### REQUIRED ACTION
Write out exactly the line containing "(413, 273) = (496, 386): turquoise" along with each line that follows it in the records below, and no others.

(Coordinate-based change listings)
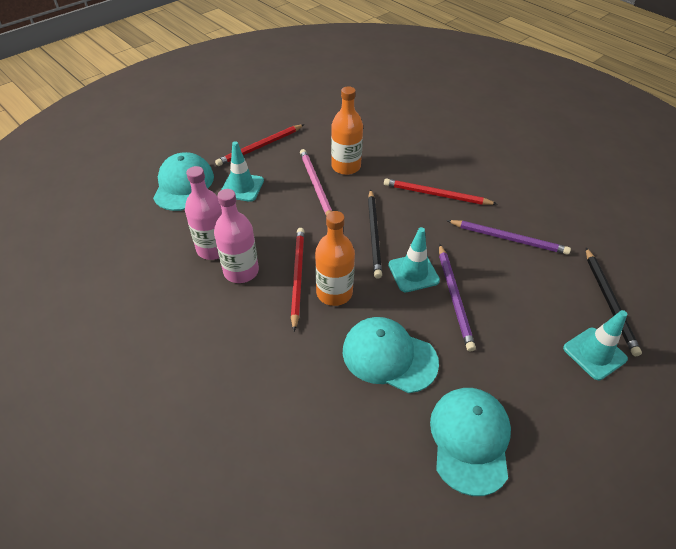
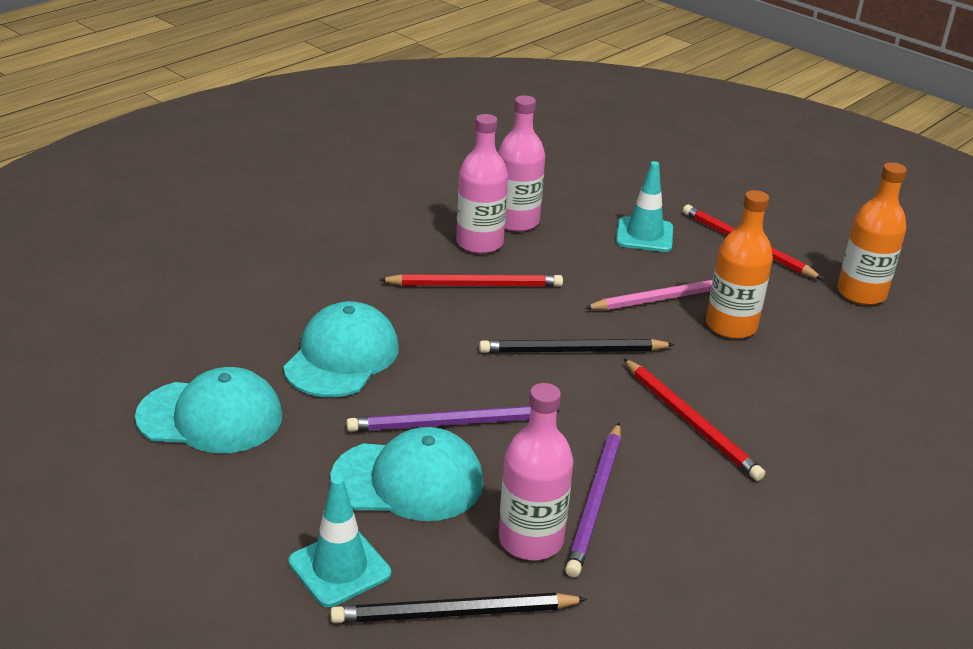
camera: 85 degrees right, 15 degrees down
(183, 185) = (633, 192): turquoise cap -> turquoise cap (408, 480)
(334, 293) = (449, 314): orange bottle -> orange bottle (861, 293)
(413, 273) = (496, 386): turquoise traffic cone -> none
(436, 195) = (691, 422): red pencil -> red pencil turned 135 degrees clockwise
(545, 267) = (531, 540): none -> pink bottle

### SOLUTION TO THIS TASK
(413, 273) = (496, 386): turquoise traffic cone -> none
(436, 195) = (691, 422): red pencil -> red pencil turned 135 degrees clockwise
(545, 267) = (531, 540): none -> pink bottle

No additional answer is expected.